Assignment: Once the line with "none -> yellow slope F3:G4 level 1 top 4" is reached, output it and every line after it, exactly, through the end of the records below. Pictures are skipped.

Extracted data entries
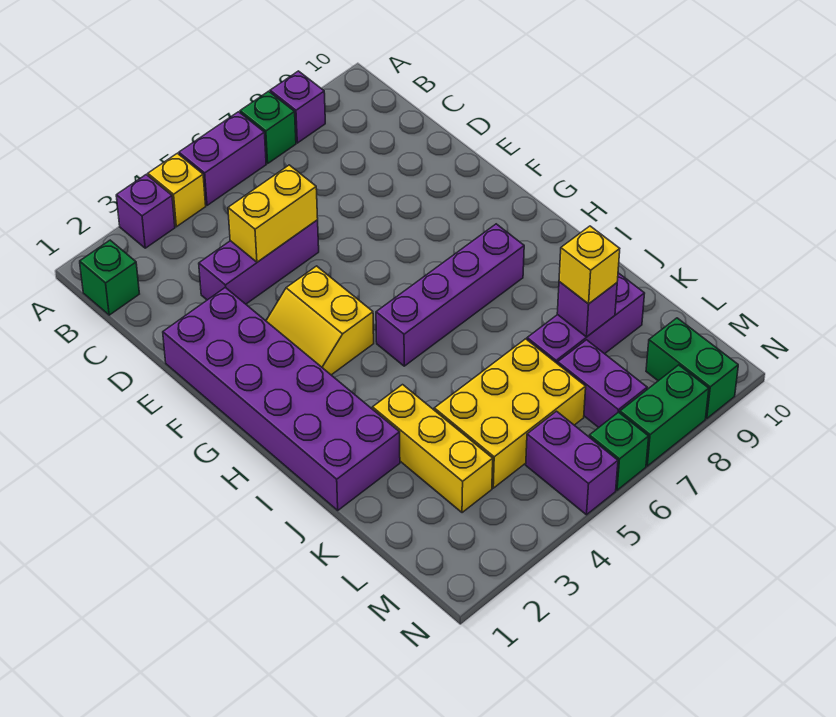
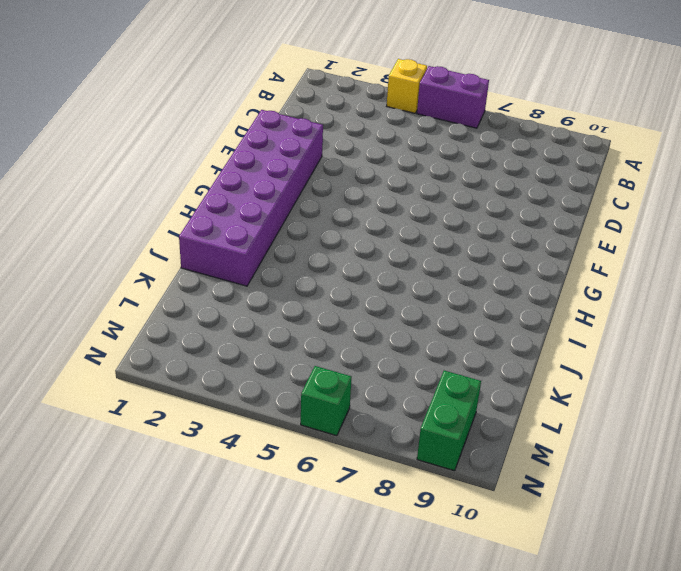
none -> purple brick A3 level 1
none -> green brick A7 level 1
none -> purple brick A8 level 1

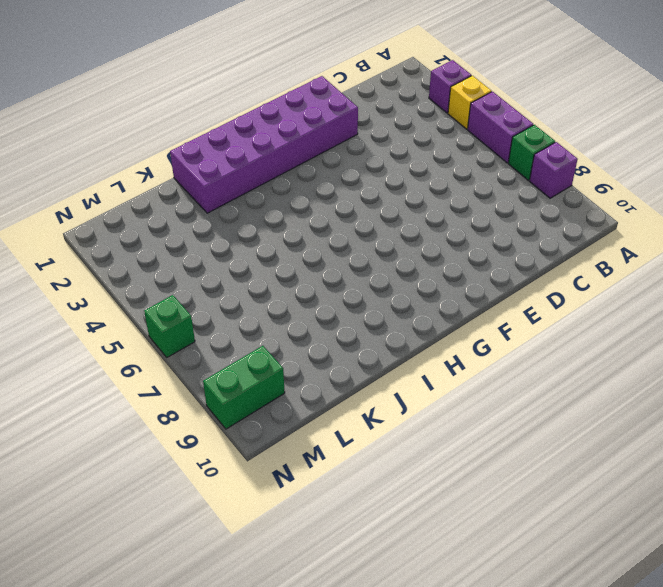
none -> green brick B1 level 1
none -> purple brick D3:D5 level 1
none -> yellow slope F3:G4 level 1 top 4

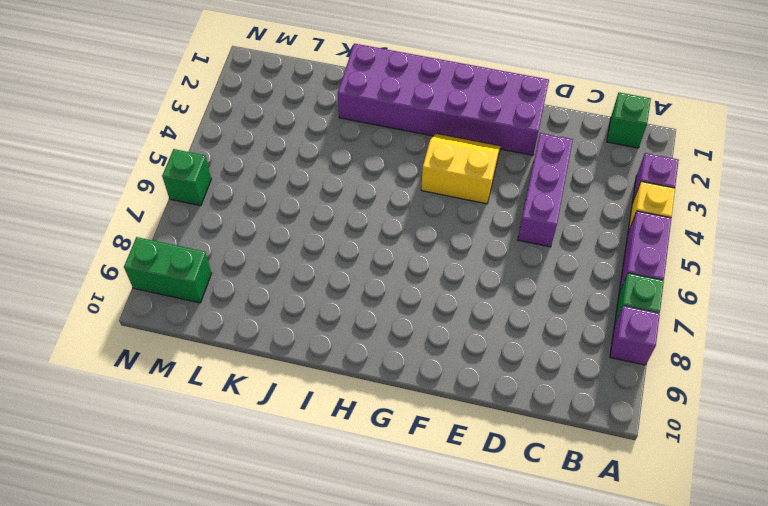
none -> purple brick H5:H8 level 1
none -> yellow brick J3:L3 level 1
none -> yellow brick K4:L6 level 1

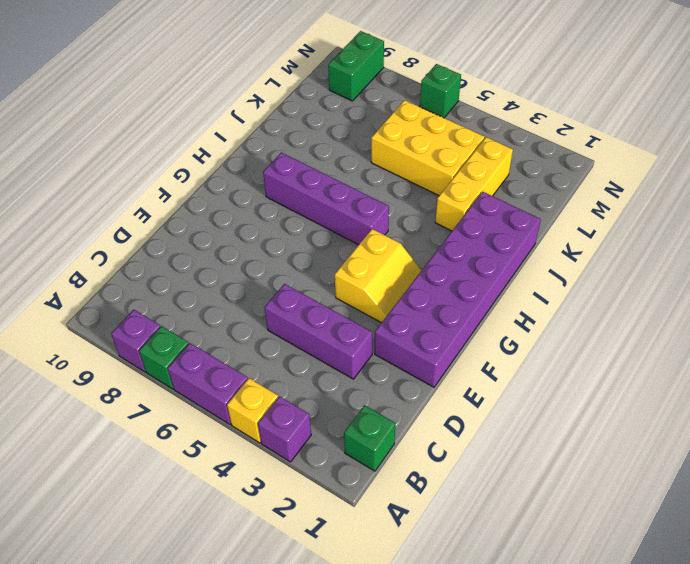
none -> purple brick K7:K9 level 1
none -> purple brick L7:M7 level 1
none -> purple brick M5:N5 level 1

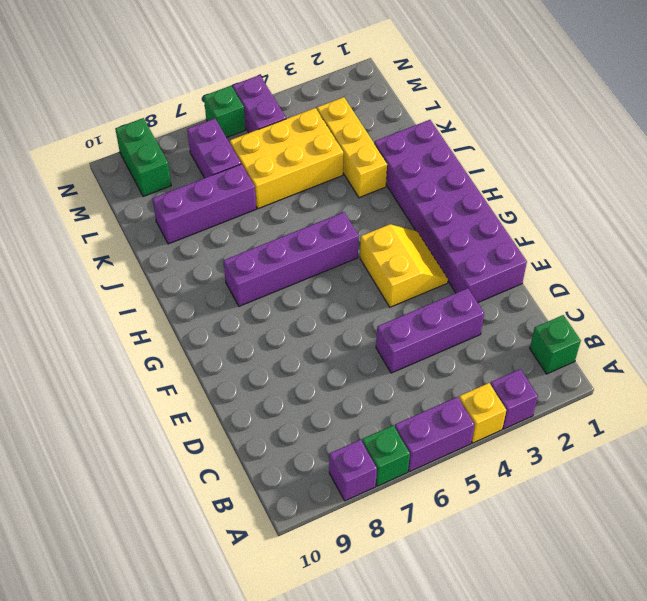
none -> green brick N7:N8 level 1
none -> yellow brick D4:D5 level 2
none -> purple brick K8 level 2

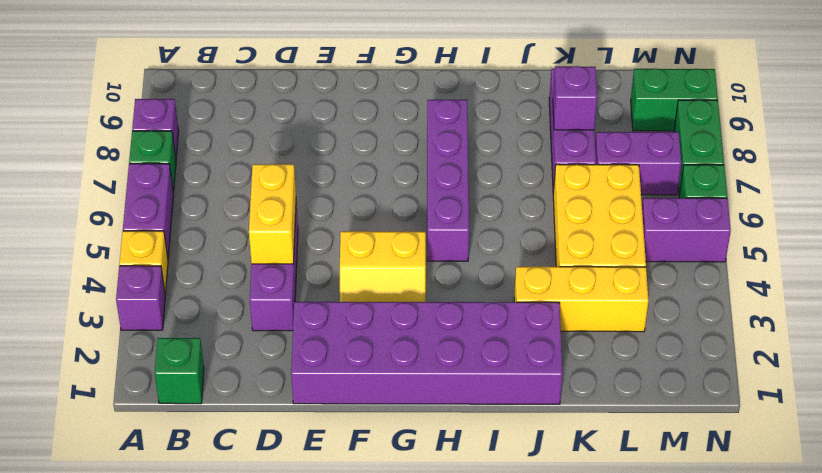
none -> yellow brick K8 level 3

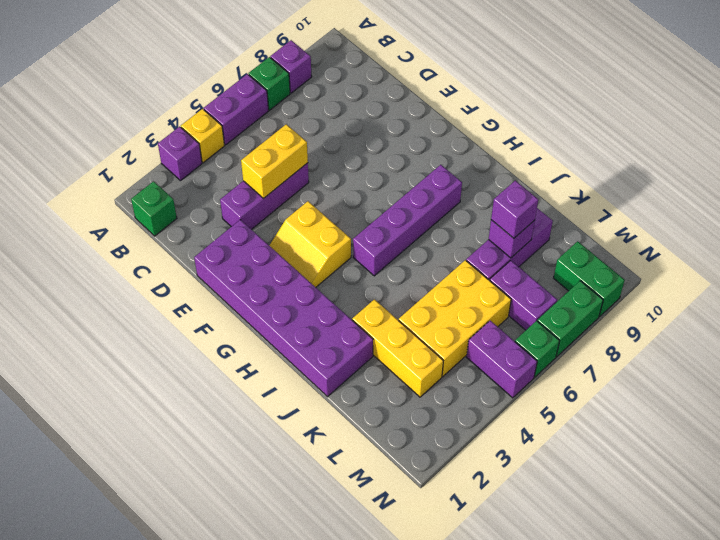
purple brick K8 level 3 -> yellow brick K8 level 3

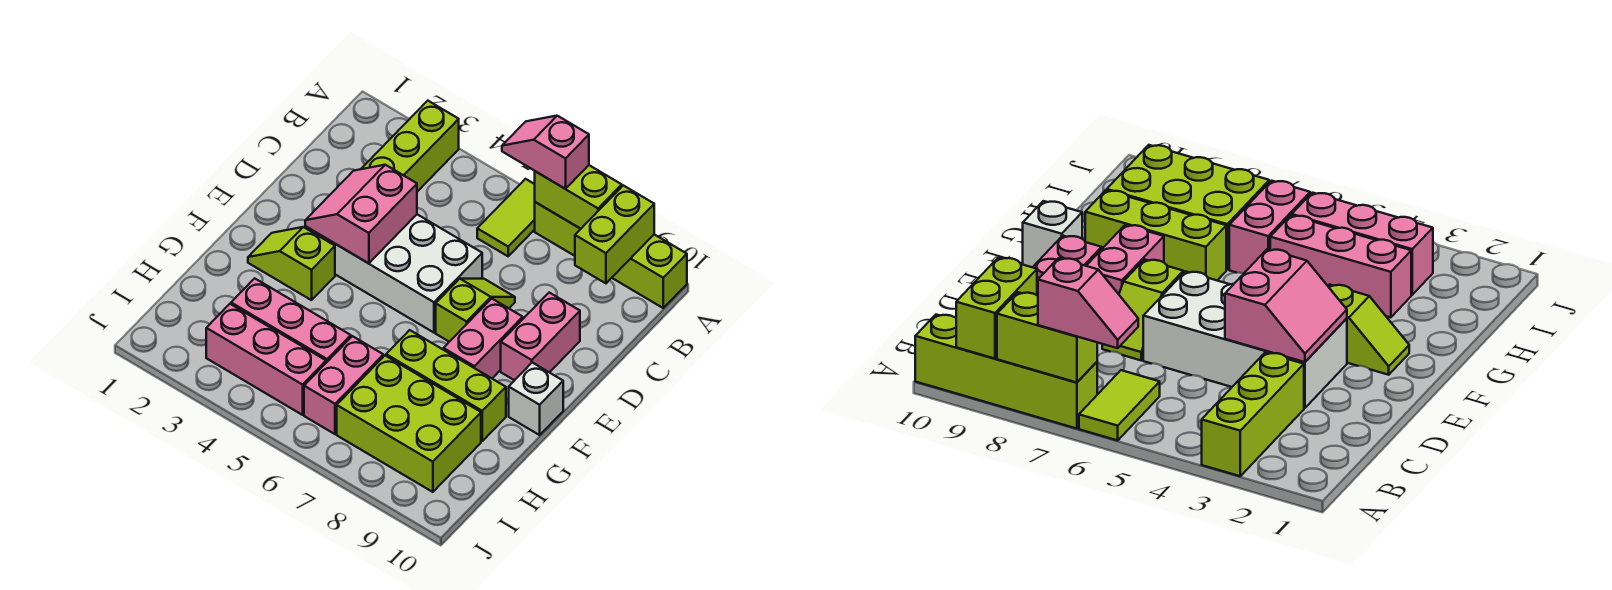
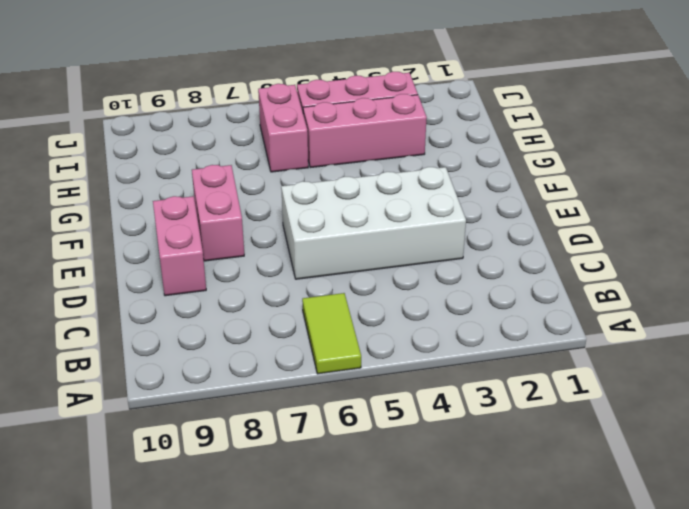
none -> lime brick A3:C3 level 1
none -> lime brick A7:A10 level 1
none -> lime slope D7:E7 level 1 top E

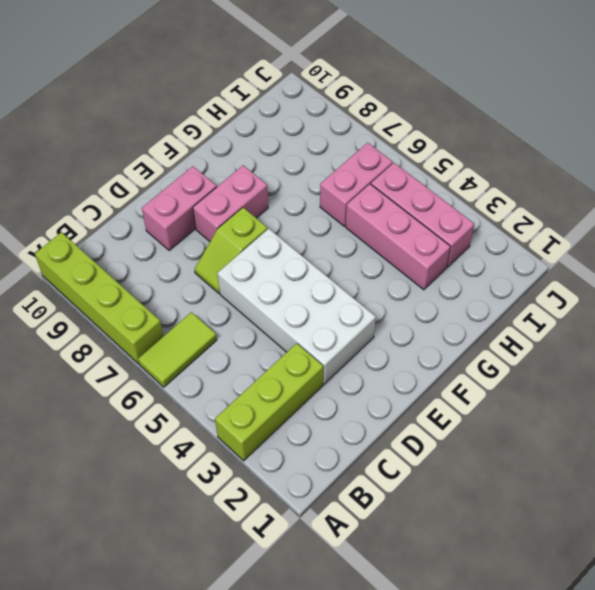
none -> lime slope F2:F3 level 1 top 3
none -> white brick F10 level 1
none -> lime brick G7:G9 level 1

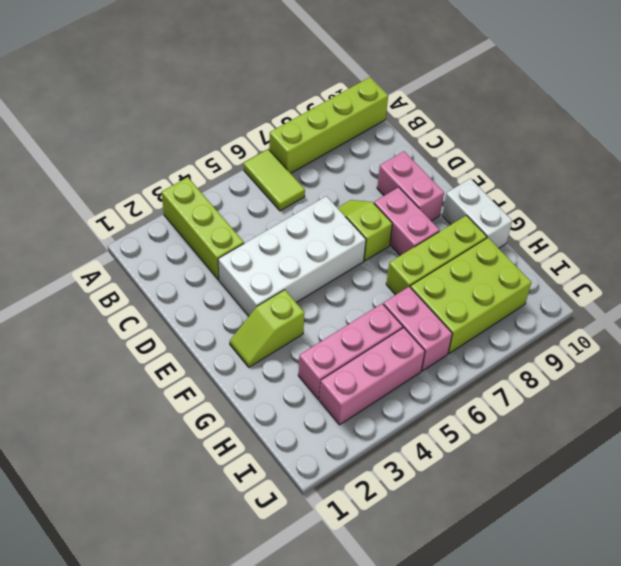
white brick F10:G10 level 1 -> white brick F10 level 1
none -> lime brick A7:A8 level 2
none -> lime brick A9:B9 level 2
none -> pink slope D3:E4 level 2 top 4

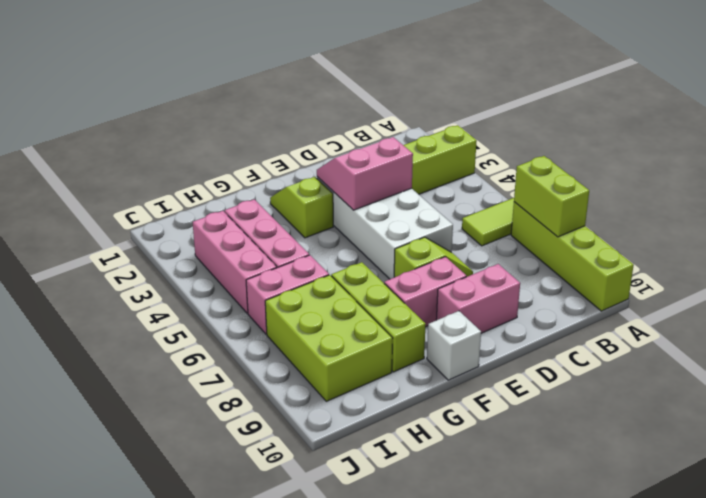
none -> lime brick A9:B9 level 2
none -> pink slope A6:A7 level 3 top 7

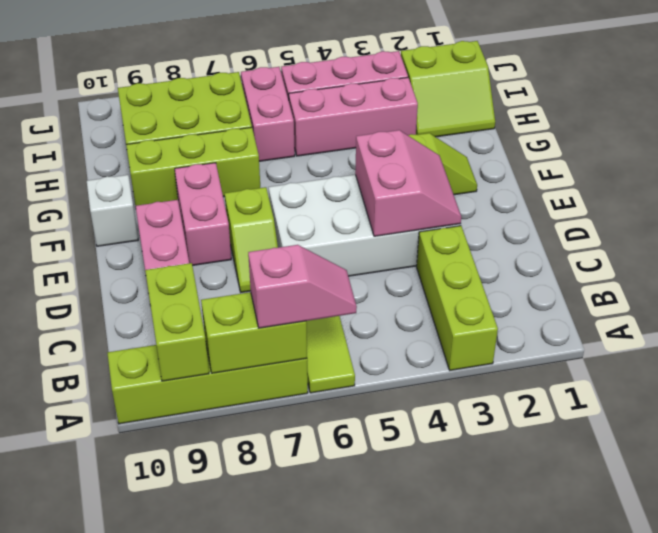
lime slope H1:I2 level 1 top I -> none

Solved problem:
none -> yellow slope F3:G4 level 1 top 4

none -> purple brick H5:H8 level 1
none -> yellow brick J3:L3 level 1
none -> yellow brick K4:L6 level 1

none -> purple brick K7:K9 level 1
none -> purple brick L7:M7 level 1
none -> purple brick M5:N5 level 1

none -> green brick N7:N8 level 1
none -> yellow brick D4:D5 level 2
none -> purple brick K8 level 2

none -> yellow brick K8 level 3

purple brick K8 level 3 -> yellow brick K8 level 3

none -> lime brick A3:C3 level 1
none -> lime brick A7:A10 level 1
none -> lime slope D7:E7 level 1 top E

none -> lime slope F2:F3 level 1 top 3
none -> white brick F10 level 1
none -> lime brick G7:G9 level 1

white brick F10:G10 level 1 -> white brick F10 level 1
none -> lime brick A7:A8 level 2
none -> lime brick A9:B9 level 2
none -> pink slope D3:E4 level 2 top 4

none -> lime brick A9:B9 level 2
none -> pink slope A6:A7 level 3 top 7

lime slope H1:I2 level 1 top I -> none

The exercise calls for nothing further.